- Task brief:
Filter these entries down to lines holding "cupcake".

### Data to use

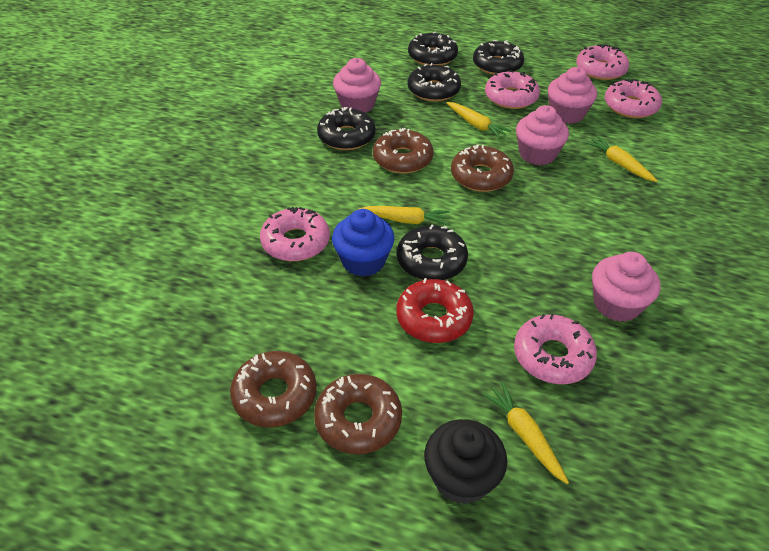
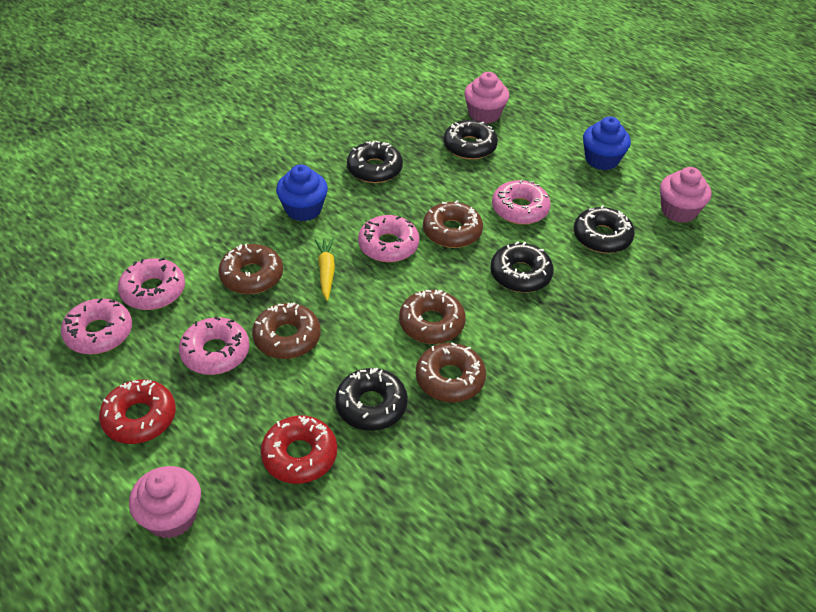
black cupcake: 1 -> 0
blue cupcake: 1 -> 2
brown donut: 4 -> 5
pink cupcake: 4 -> 3
red donut: 1 -> 2
yellow carrot: 4 -> 1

######

- Result for this task:
black cupcake: 1 -> 0
blue cupcake: 1 -> 2
pink cupcake: 4 -> 3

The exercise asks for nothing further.